■ **WHAT THIS TASK INVOLVES**: Repeat the full listing below verbatim and keep the images out.

■ **RECORD SET**:
◆ ◆ ◆
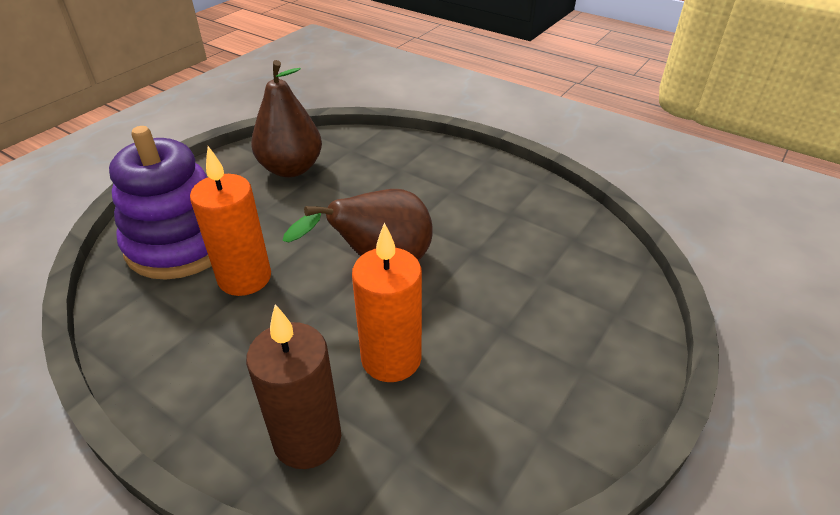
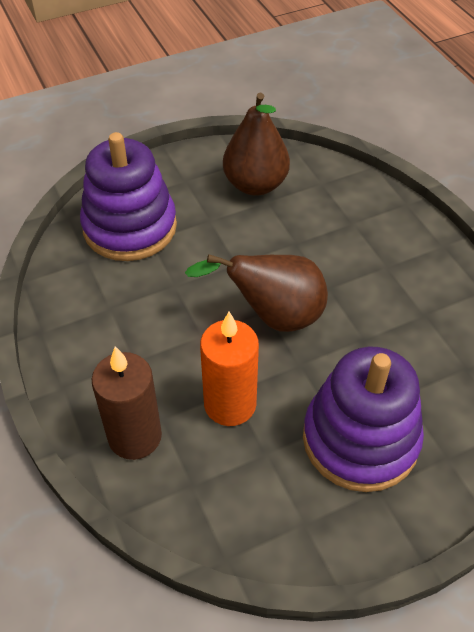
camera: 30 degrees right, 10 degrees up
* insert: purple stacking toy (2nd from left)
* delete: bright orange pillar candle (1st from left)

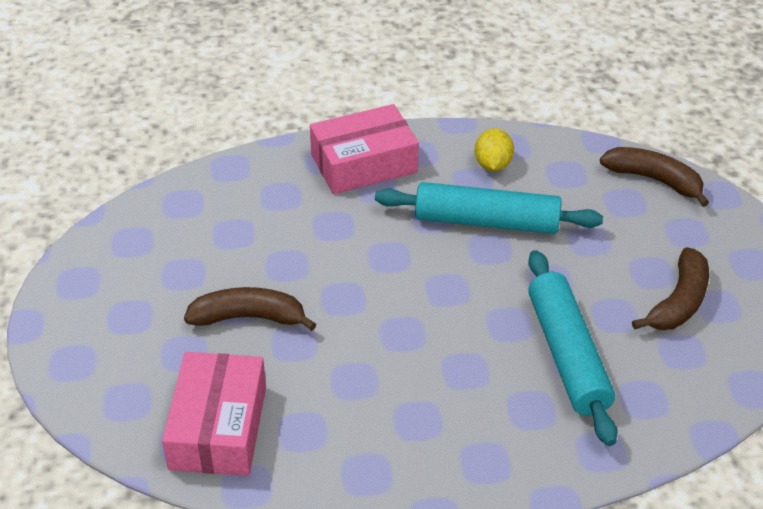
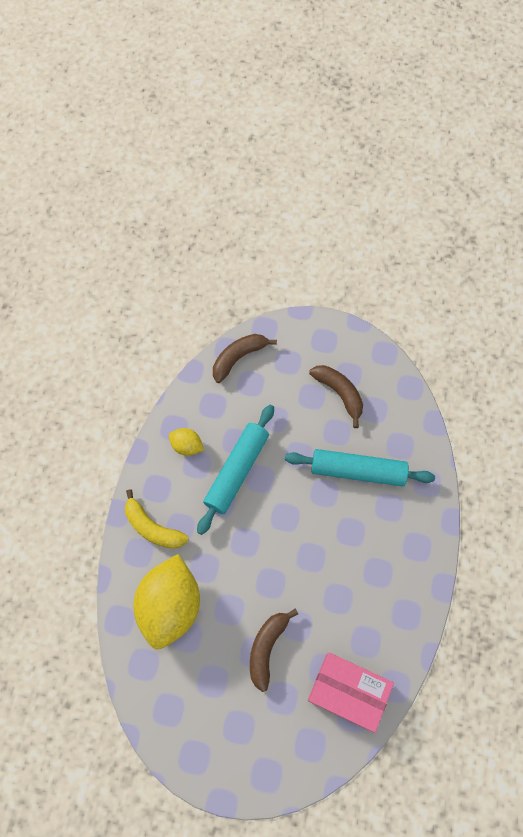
camera: 70 degrees left, 25 degrees up
* replace: pink box (2nd from left) to golden banana fruit
* insert: golden toy lemon (1st from left)

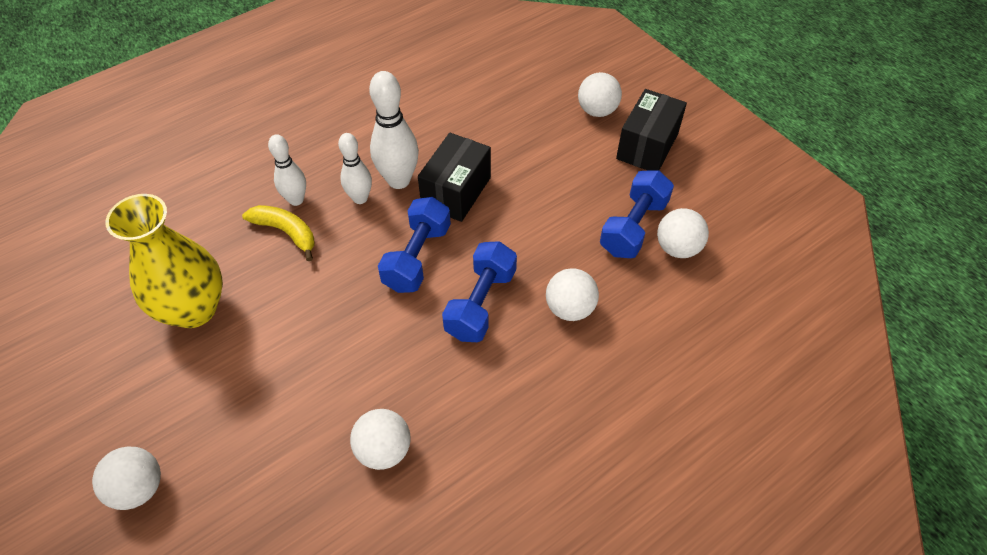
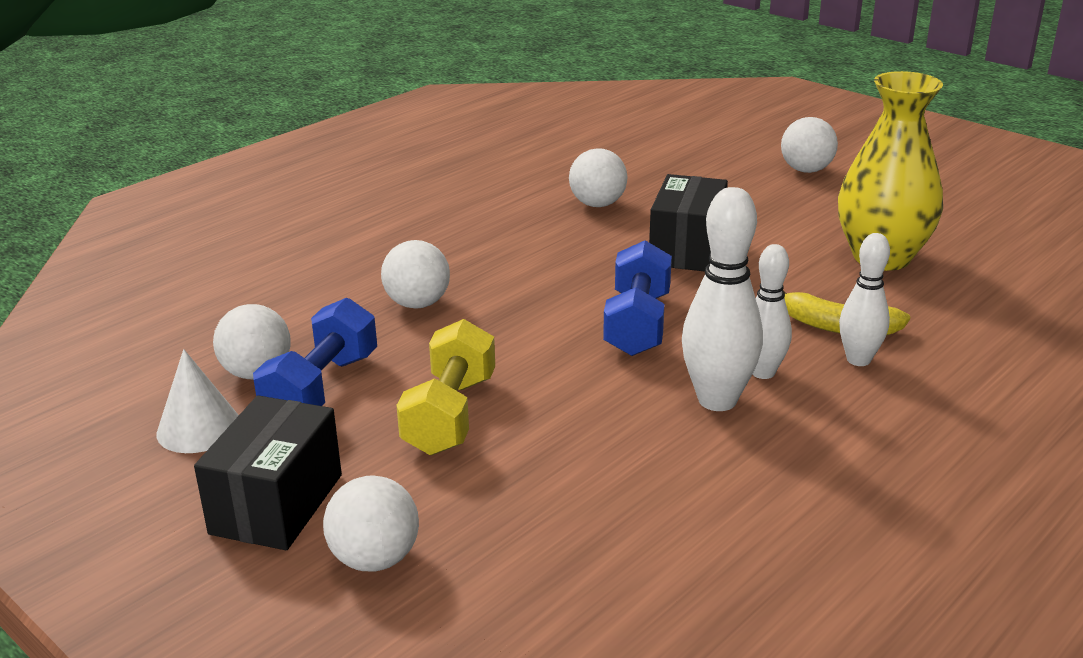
camera: 170 degrees right, 25 degrees down
* insert: white cone
* insert: golden dumbbell
* move: black box (1st from left in the first image) to black box (2nd from left)
* delete: blue dumbbell (2nd from left)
◆ ◆ ◆
■ **TASK OUTPUT**:
camera: 30 degrees right, 10 degrees up
* insert: purple stacking toy (2nd from left)
* delete: bright orange pillar candle (1st from left)

camera: 70 degrees left, 25 degrees up
* replace: pink box (2nd from left) to golden banana fruit
* insert: golden toy lemon (1st from left)

camera: 170 degrees right, 25 degrees down
* insert: white cone
* insert: golden dumbbell
* move: black box (1st from left in the first image) to black box (2nd from left)
* delete: blue dumbbell (2nd from left)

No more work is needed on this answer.